GOAL OF THE EXERCISE: Please print the entries below exactly, from the line with "(290, 156) = (301, 221): turquoise" through the line with "(358, 239) = (451, 325): pink", including both of those lines and leaving out all others.

===== PROVIDED DATA

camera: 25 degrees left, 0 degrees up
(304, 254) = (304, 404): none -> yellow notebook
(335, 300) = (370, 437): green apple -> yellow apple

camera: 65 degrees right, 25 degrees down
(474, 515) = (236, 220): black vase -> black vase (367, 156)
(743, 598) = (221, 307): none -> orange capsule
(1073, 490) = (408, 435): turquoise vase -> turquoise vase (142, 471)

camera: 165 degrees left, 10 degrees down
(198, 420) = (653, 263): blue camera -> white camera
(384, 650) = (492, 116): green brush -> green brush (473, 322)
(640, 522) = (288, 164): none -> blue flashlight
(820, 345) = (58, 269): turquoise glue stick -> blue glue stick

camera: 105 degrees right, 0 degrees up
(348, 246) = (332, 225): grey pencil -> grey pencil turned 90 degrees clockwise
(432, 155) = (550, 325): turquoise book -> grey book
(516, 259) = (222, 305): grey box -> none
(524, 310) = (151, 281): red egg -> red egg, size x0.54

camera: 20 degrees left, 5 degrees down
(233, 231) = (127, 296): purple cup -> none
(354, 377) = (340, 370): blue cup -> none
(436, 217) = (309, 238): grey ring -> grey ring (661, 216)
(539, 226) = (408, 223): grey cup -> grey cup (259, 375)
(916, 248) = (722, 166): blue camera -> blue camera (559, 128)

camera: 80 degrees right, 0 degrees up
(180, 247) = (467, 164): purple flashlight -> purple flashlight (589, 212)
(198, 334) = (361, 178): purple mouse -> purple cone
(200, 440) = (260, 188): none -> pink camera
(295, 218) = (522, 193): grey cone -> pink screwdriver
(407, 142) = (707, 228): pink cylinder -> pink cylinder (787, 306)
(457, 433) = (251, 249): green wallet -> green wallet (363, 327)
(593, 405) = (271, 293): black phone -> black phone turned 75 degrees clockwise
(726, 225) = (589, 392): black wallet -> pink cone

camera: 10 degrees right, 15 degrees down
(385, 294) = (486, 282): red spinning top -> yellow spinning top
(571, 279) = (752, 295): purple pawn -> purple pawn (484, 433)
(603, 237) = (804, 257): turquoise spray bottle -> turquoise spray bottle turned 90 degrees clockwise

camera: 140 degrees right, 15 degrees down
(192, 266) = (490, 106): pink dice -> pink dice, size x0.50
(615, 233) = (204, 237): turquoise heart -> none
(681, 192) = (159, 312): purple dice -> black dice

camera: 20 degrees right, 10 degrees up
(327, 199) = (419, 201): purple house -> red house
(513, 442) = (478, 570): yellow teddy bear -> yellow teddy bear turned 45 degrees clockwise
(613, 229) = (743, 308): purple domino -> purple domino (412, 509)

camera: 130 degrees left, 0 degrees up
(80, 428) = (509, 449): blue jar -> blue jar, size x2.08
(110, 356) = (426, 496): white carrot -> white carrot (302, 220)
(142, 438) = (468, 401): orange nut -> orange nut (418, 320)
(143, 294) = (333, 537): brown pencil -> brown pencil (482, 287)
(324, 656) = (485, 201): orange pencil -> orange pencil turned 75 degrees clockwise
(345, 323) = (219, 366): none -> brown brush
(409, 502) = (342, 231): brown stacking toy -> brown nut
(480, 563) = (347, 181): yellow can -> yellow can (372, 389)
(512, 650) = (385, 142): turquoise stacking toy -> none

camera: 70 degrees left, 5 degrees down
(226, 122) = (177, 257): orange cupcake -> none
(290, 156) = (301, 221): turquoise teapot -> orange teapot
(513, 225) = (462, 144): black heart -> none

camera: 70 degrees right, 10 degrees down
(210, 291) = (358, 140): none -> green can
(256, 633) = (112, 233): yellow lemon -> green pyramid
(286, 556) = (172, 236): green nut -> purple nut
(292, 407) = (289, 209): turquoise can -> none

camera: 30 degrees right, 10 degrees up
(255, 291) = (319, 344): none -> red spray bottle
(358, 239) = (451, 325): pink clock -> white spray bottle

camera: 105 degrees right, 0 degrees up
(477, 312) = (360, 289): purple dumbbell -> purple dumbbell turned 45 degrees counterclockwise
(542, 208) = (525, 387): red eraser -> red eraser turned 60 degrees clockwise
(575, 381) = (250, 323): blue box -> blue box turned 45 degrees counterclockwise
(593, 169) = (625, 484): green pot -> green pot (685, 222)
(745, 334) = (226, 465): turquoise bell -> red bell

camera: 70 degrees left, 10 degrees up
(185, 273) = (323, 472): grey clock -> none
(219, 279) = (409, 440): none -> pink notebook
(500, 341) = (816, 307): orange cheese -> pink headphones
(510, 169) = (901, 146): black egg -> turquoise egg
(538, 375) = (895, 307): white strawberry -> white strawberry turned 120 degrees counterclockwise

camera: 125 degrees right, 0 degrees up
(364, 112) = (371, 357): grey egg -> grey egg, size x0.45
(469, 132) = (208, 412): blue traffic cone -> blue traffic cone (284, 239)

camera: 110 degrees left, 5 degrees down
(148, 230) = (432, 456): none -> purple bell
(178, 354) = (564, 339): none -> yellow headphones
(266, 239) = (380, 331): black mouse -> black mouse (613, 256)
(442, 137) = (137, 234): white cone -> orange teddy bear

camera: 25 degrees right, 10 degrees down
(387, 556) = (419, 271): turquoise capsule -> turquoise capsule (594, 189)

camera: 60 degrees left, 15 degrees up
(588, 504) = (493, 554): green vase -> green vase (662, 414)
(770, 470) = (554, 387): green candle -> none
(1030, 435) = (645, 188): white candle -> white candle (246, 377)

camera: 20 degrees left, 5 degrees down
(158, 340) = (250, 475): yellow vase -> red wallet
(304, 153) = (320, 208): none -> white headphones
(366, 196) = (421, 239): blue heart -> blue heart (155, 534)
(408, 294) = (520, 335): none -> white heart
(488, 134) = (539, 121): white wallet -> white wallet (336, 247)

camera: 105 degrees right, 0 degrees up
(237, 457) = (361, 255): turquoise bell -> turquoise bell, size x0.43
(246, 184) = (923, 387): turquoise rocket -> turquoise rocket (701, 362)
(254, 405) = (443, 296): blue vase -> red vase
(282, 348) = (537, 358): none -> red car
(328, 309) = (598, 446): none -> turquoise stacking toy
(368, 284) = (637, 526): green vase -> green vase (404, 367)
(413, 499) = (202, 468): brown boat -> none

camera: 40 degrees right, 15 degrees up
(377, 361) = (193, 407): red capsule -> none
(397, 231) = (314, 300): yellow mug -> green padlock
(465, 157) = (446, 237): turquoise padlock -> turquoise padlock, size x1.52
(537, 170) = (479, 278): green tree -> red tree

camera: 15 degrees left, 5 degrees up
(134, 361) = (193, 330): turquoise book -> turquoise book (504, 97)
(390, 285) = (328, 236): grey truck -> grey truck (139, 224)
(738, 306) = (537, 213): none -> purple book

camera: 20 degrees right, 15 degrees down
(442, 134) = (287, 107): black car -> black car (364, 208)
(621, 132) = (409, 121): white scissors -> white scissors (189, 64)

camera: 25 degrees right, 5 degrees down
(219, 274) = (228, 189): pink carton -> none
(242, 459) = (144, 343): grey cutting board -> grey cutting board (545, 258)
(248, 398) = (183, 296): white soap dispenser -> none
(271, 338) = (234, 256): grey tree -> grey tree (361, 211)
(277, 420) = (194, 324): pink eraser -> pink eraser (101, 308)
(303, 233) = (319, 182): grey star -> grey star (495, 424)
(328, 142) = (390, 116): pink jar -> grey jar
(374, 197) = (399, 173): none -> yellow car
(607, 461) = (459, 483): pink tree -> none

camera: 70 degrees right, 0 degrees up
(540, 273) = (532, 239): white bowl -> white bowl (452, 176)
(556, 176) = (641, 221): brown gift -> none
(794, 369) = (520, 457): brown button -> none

==========

WRITTEN ANSWER:
(290, 156) = (301, 221): turquoise teapot -> orange teapot
(513, 225) = (462, 144): black heart -> none

camera: 70 degrees right, 10 degrees down
(210, 291) = (358, 140): none -> green can
(256, 633) = (112, 233): yellow lemon -> green pyramid
(286, 556) = (172, 236): green nut -> purple nut
(292, 407) = (289, 209): turquoise can -> none

camera: 30 degrees right, 10 degrees up
(255, 291) = (319, 344): none -> red spray bottle
(358, 239) = (451, 325): pink clock -> white spray bottle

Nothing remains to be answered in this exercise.